[SUPPLIED DATA — start]

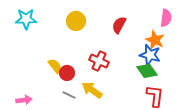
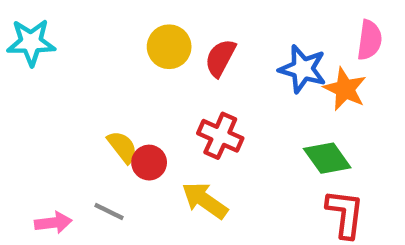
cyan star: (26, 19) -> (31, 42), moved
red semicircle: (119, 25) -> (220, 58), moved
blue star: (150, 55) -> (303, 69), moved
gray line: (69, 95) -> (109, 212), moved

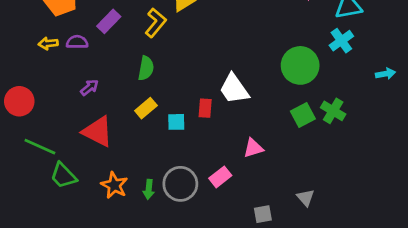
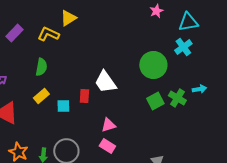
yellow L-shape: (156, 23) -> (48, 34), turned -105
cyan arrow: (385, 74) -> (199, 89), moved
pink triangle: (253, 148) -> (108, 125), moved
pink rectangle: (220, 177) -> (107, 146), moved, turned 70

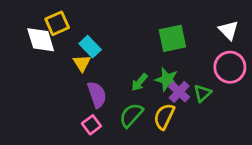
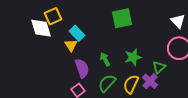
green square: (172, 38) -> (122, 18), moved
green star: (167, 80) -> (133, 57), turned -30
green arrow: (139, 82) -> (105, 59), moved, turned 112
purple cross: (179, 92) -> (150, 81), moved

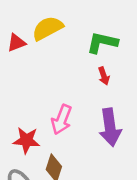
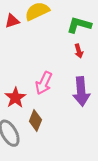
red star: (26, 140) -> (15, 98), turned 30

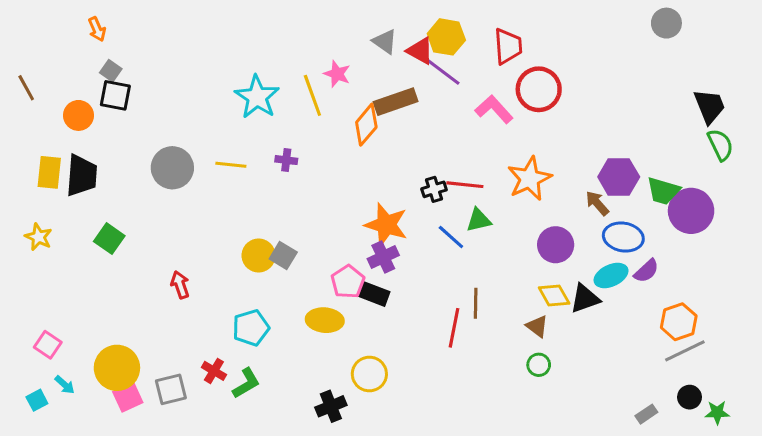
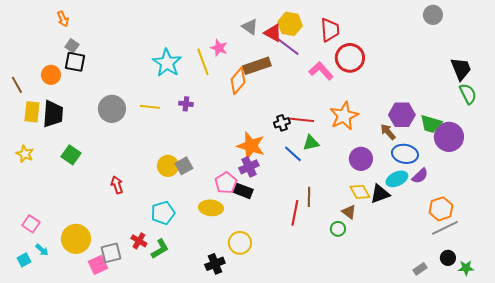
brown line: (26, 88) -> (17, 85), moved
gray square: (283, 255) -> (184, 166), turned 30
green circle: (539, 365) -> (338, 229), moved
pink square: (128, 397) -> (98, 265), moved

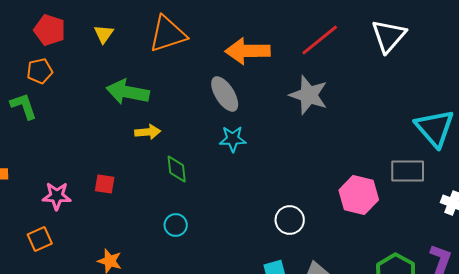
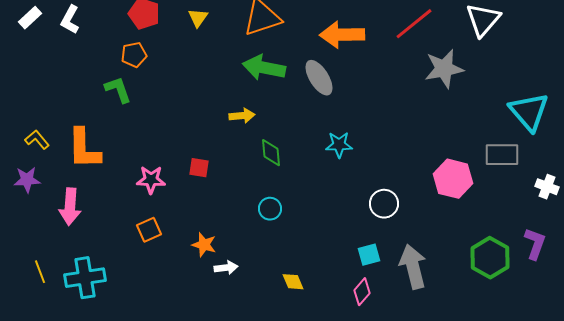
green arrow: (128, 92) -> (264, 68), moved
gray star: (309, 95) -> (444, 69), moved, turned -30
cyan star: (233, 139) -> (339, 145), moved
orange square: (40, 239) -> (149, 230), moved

[SUPPLIED DATA — finish]

THE TASK: Leaving out all lines before the one containing "gray star: (309, 95)", copy that line and the rest through the end of the listing above exactly.

YOUR SOLUTION:
gray star: (309, 95) -> (444, 69), moved, turned -30
cyan star: (233, 139) -> (339, 145), moved
orange square: (40, 239) -> (149, 230), moved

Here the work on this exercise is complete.